WHAT IS NEEDED:
Only the number is wanted: tally the lines below that contain the word "none".

[MATERIAL PROVIDED]

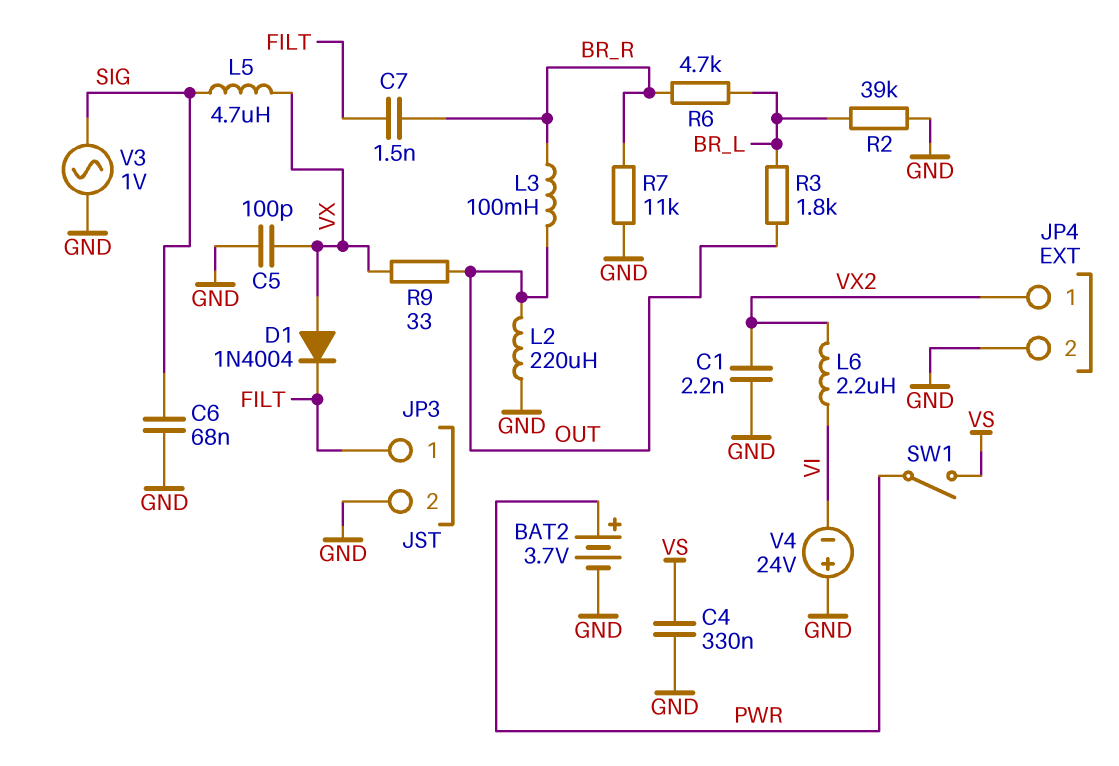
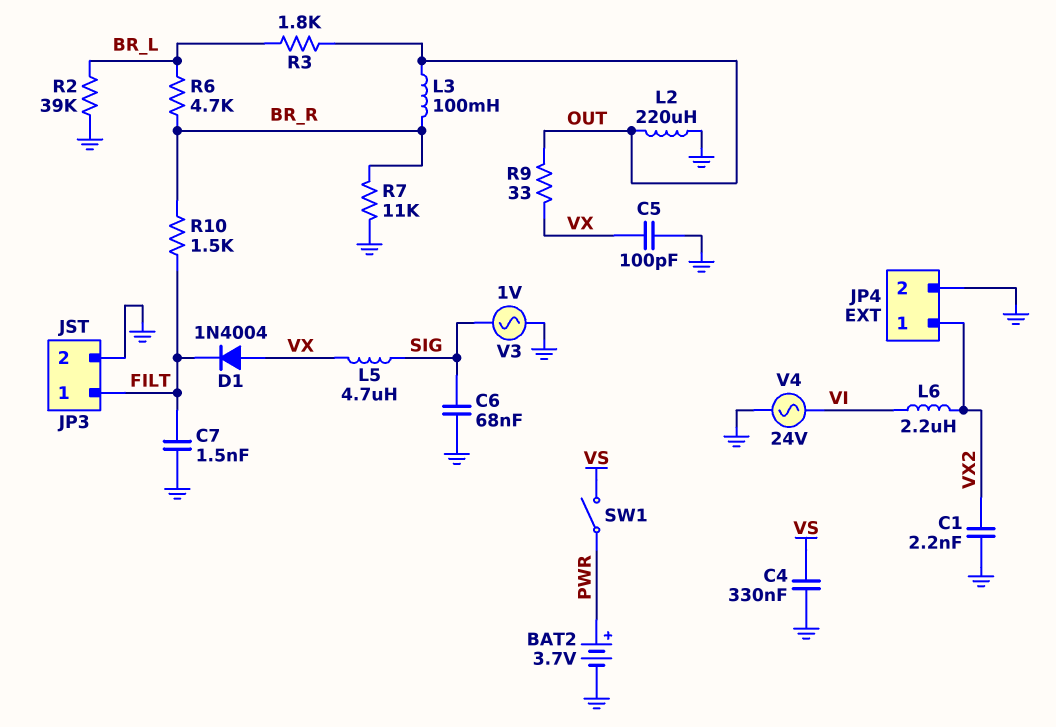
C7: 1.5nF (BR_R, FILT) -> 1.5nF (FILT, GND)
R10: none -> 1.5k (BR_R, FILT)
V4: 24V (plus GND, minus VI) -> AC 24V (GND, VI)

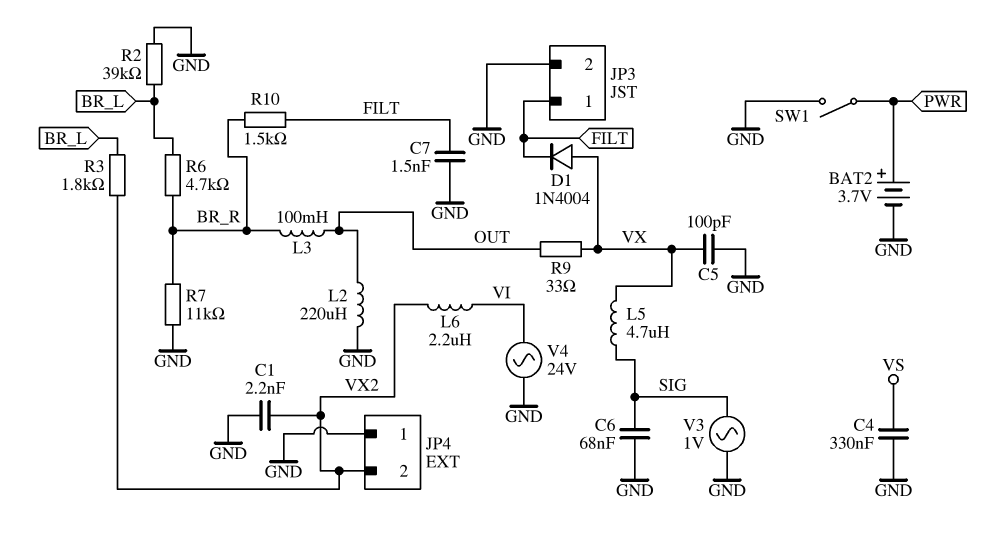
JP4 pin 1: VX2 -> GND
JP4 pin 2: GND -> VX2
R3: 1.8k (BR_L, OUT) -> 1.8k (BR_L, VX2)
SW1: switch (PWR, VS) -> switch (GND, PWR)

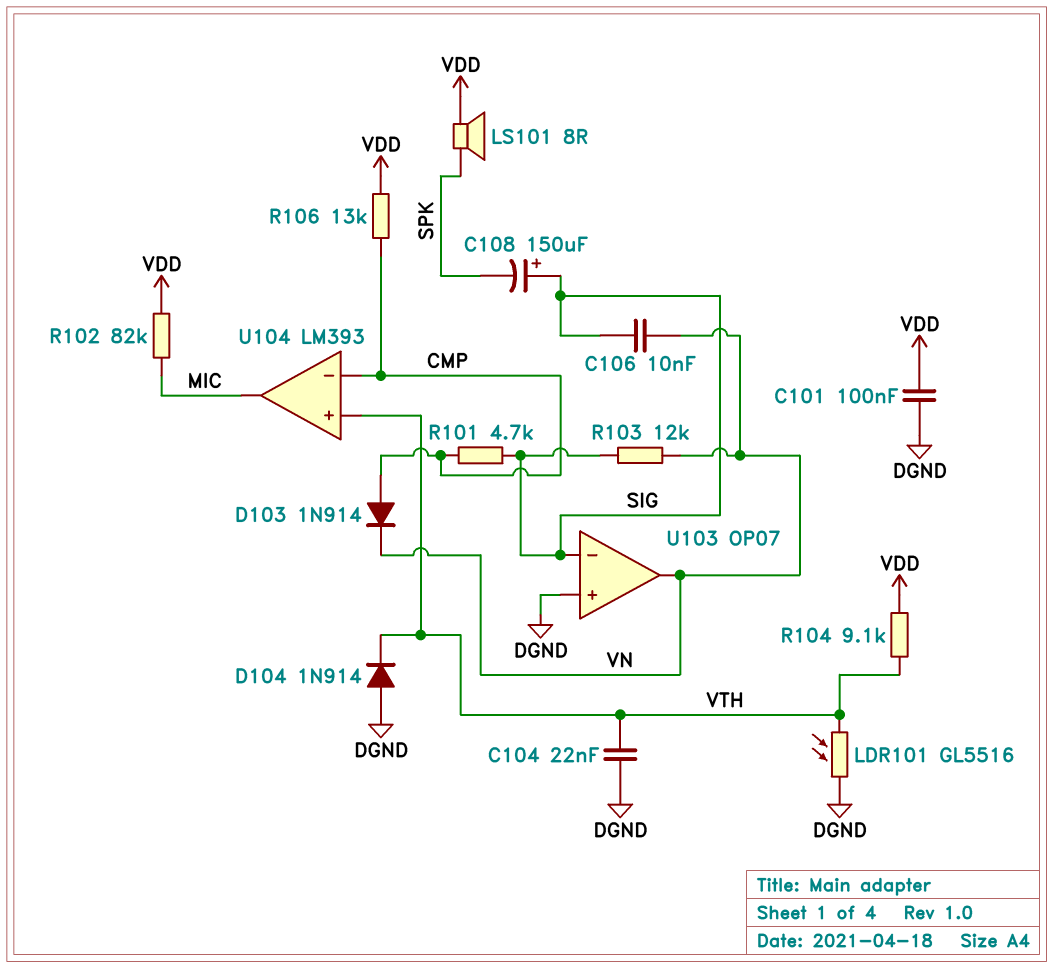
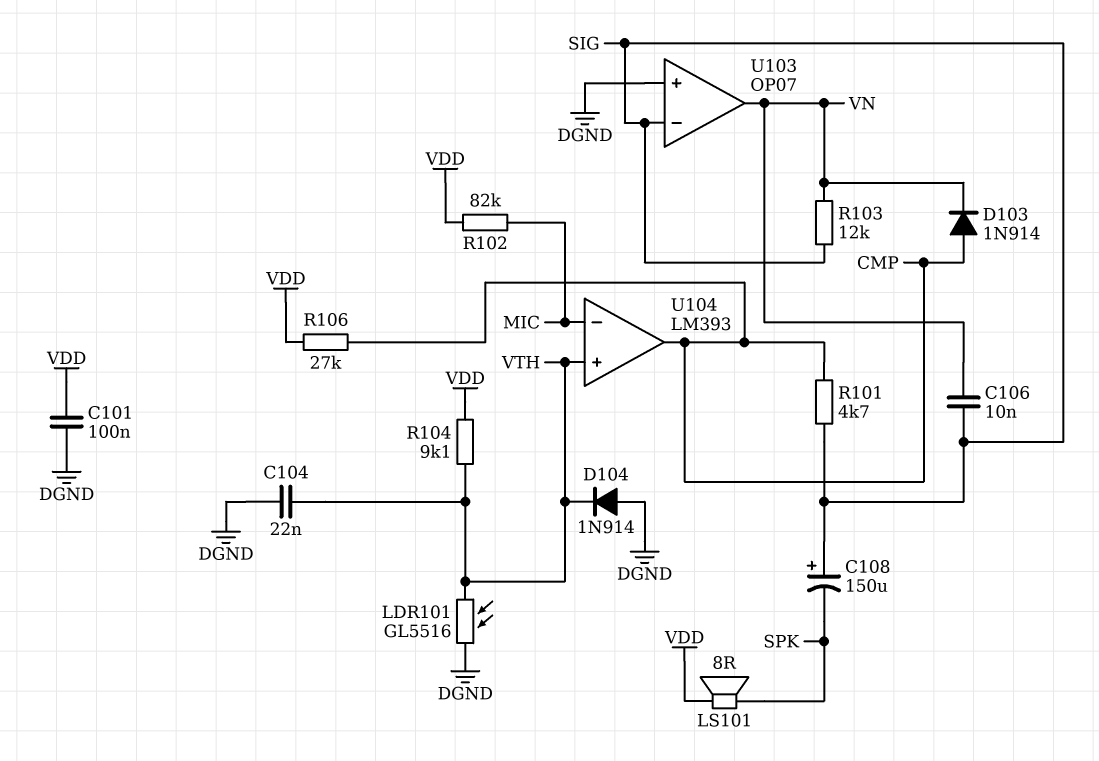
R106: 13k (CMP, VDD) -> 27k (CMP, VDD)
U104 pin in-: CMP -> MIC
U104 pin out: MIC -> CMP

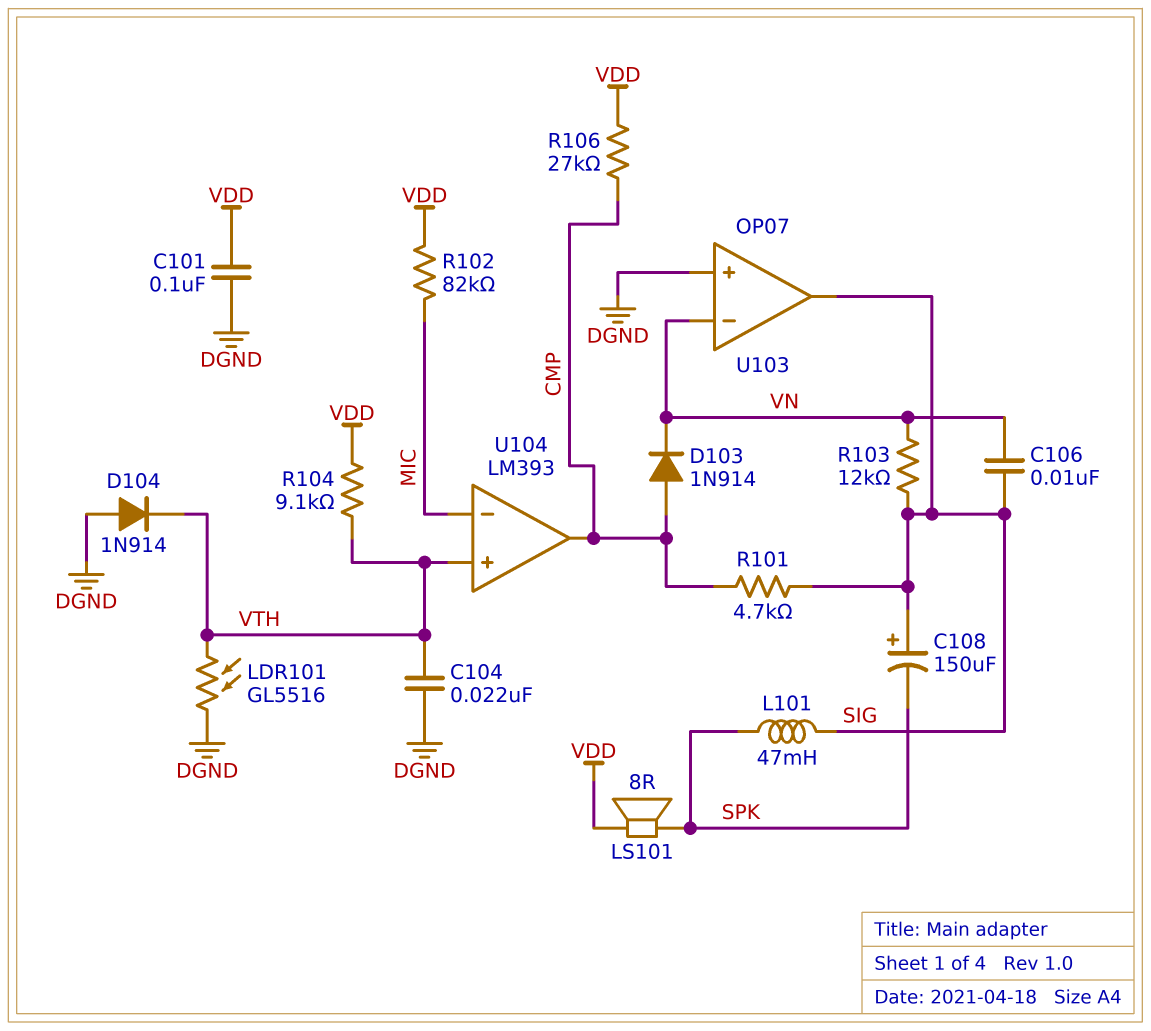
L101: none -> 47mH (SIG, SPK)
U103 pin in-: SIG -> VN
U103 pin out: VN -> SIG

[/MATERIAL PROVIDED]

TASK RESULT:
2